*Exercise directions*.
In the listing below, find the line containing "red robot [615,178,682,329]" and the line containing "none -> turquoise tree [705,208,761,278]". Repeat exactly those two lines and every line between them.

——————————

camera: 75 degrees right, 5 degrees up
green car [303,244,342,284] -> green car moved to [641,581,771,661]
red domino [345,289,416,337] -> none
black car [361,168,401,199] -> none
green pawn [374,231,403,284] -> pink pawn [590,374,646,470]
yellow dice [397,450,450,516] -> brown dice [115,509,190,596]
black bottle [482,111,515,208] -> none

——————————

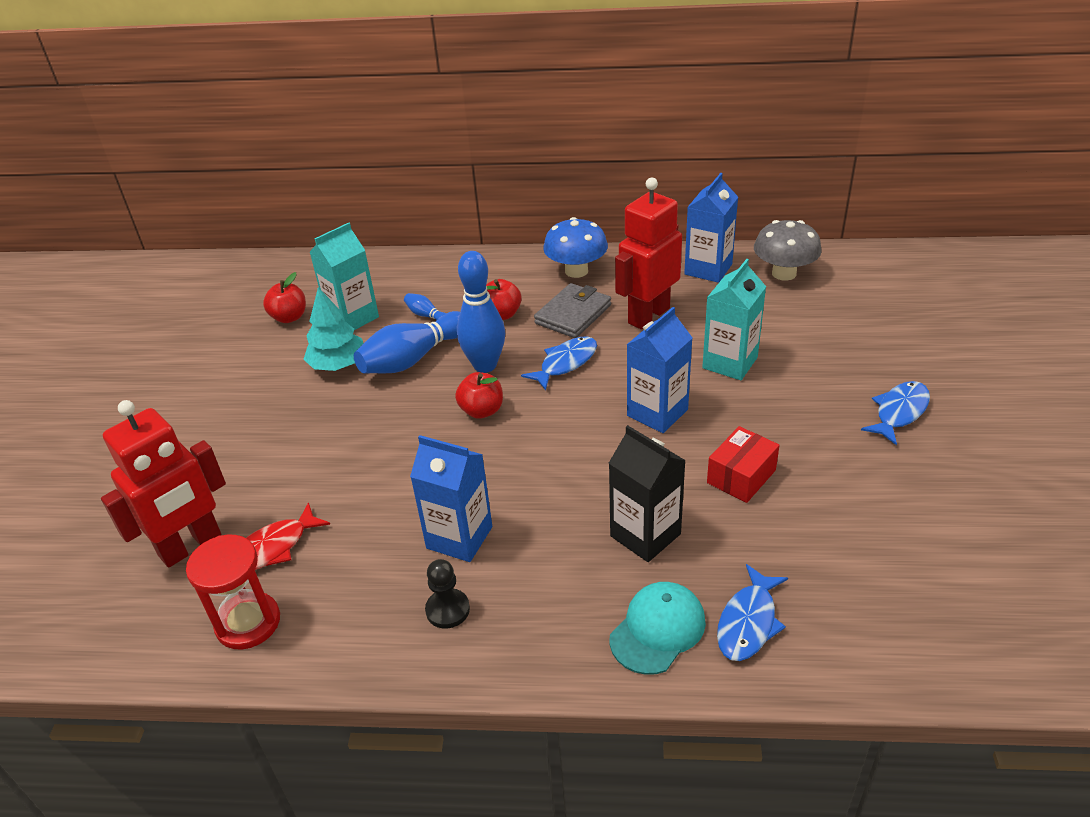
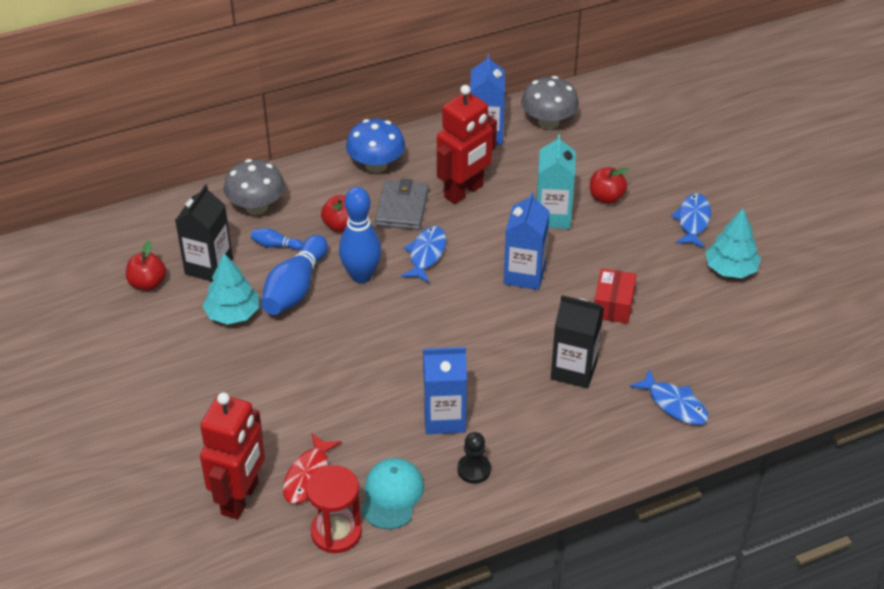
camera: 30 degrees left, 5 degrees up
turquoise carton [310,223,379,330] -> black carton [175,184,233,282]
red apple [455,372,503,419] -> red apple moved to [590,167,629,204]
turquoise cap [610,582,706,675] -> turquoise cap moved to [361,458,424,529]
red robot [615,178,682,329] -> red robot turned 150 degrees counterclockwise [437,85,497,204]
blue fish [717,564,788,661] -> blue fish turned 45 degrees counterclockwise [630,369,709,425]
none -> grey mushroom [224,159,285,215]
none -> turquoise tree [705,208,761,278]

——————————

*Solved exercise*.
red robot [615,178,682,329] -> red robot turned 150 degrees counterclockwise [437,85,497,204]
blue fish [717,564,788,661] -> blue fish turned 45 degrees counterclockwise [630,369,709,425]
none -> grey mushroom [224,159,285,215]
none -> turquoise tree [705,208,761,278]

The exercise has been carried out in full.